**ACTION ITEM**
Out of the data below, copy every line with the string "brown".

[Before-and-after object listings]
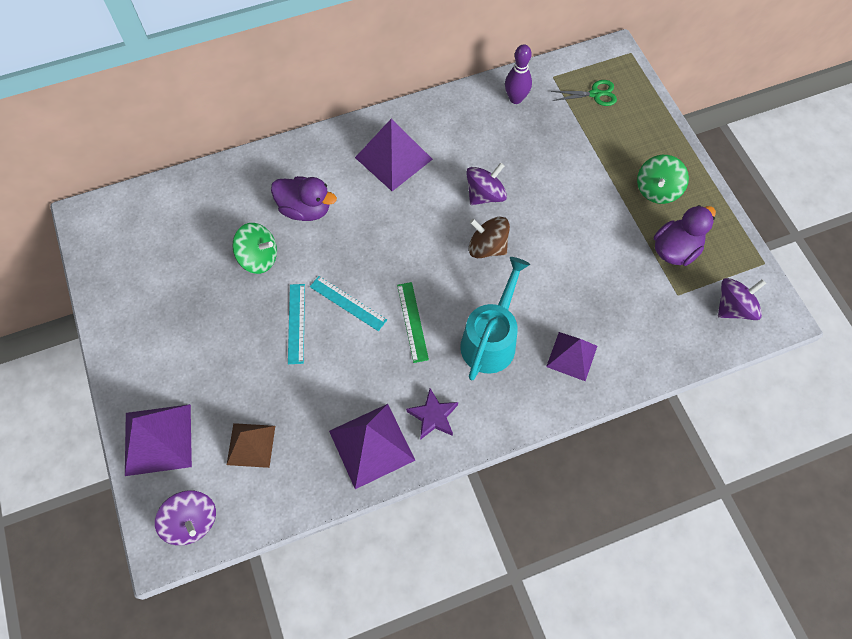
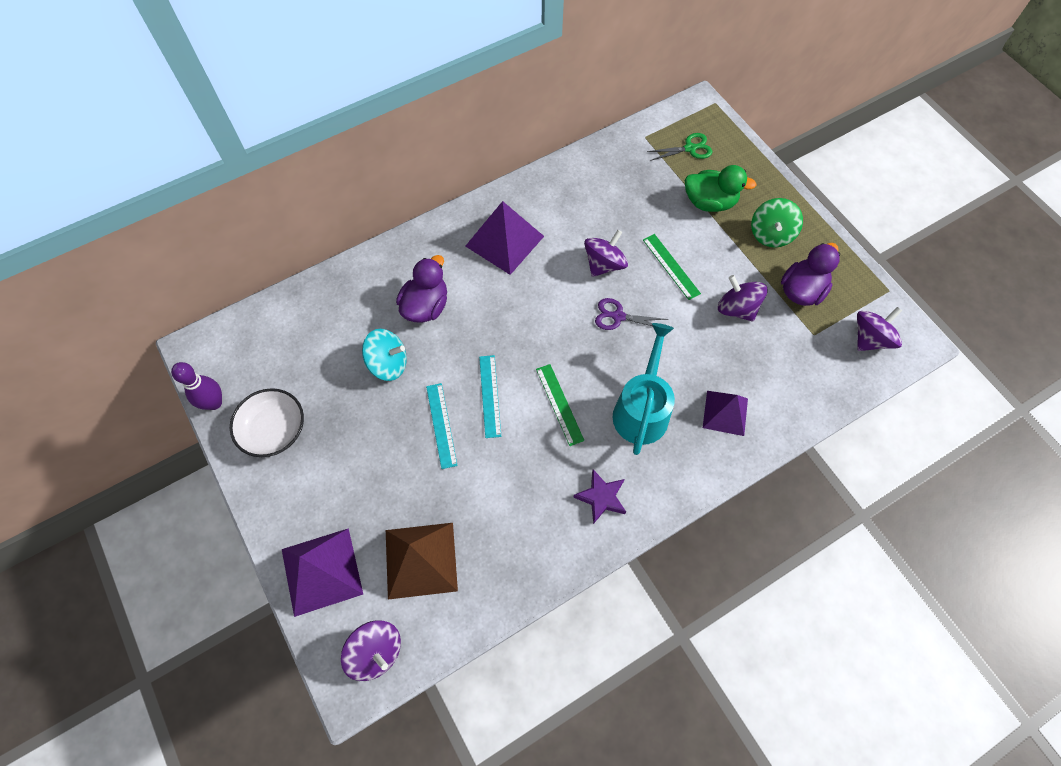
camera: 10 degrees left, 0 degrees up
(141, 302) = (274, 429): none -> white bowl
(251, 445) = (421, 560): brown pyramid -> brown pyramid, size x1.53
(259, 257) = (388, 363): green spinning top -> turquoise spinning top
(305, 209) = (426, 306): purple duck -> purple duck turned 75 degrees counterclockwise
(348, 303) = (490, 396): turquoise ruler -> turquoise ruler turned 60 degrees clockwise
(372, 445) = (545, 538): purple pyramid -> none
(487, 247) = (618, 316): brown spinning top -> purple scissors
(516, 99) = (613, 164): purple bowling pin -> purple bowling pin (214, 403)
(550, 206) = (671, 266): none -> green ruler
(602, 150) = (709, 202): none -> green duck
(606, 257) = (737, 308): none -> purple spinning top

**YOUR SOLUTION**
(251, 445) = (421, 560): brown pyramid -> brown pyramid, size x1.53
(487, 247) = (618, 316): brown spinning top -> purple scissors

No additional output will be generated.